→ WHAT YOU ARE ASKED TO DO: Produce as output only the lines below starting at the line with "pink cup: 0 -> 2" and continuing through the line with "turquoise cup: 7 -> 5", each one exactly as written.

→ DATA PROVIDED:
Content starts
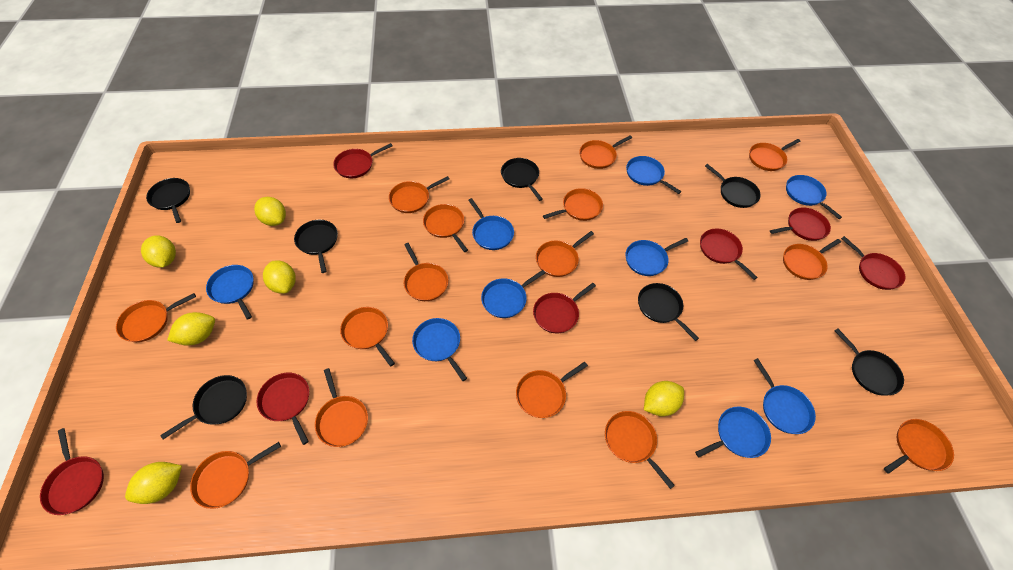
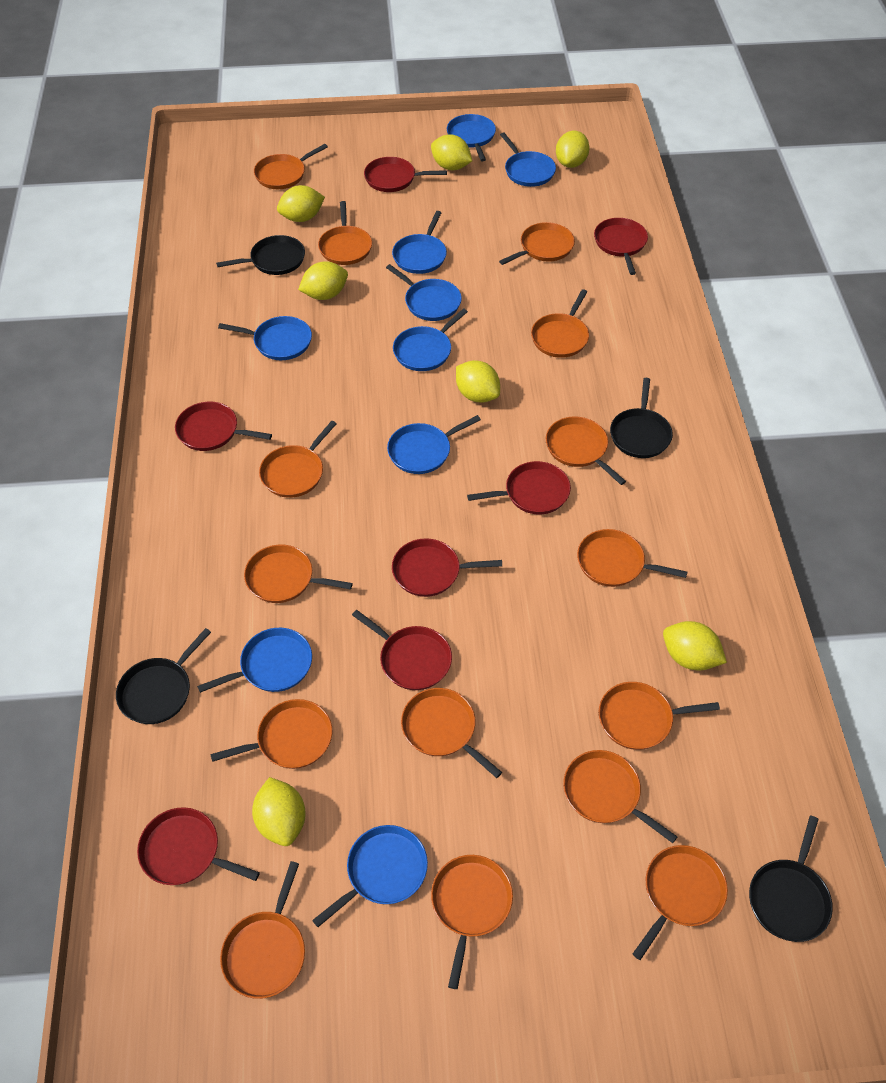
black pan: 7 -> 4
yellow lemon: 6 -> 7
Content ends
Content starts
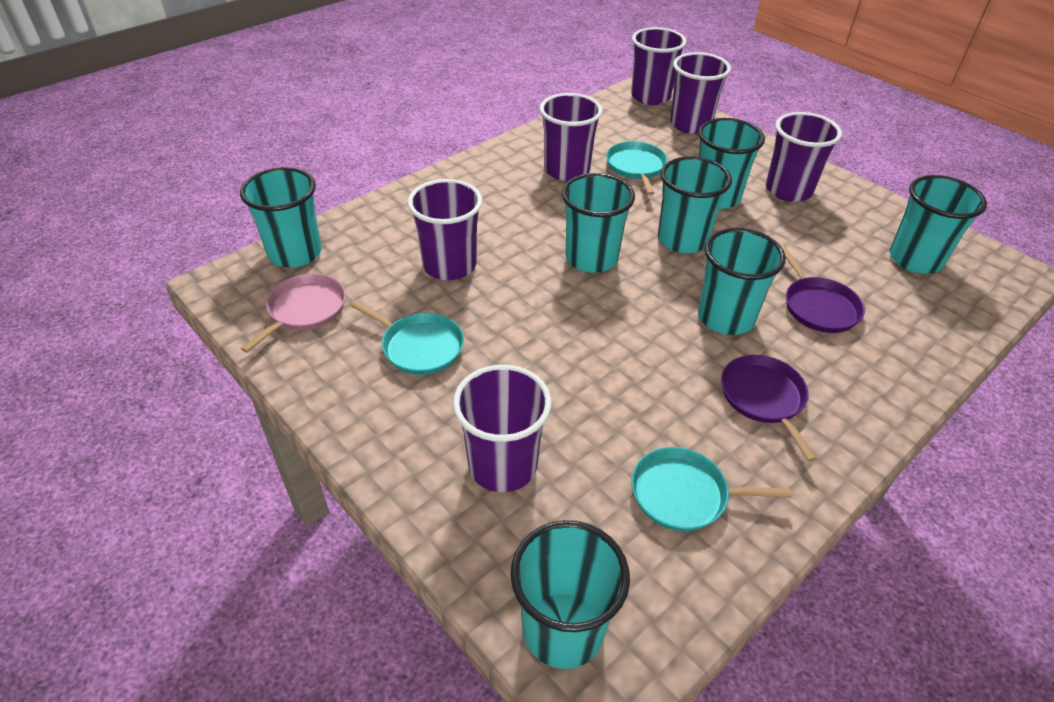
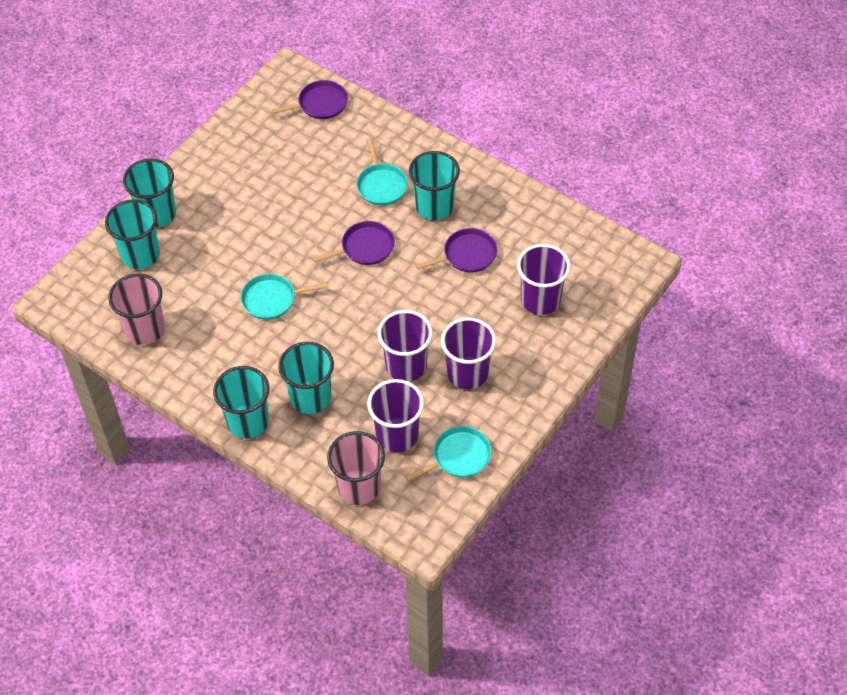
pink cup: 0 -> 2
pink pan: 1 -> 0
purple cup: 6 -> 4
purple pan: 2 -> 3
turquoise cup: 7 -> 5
Content ends
→ EXERCISE OUTPUT:
pink cup: 0 -> 2
pink pan: 1 -> 0
purple cup: 6 -> 4
purple pan: 2 -> 3
turquoise cup: 7 -> 5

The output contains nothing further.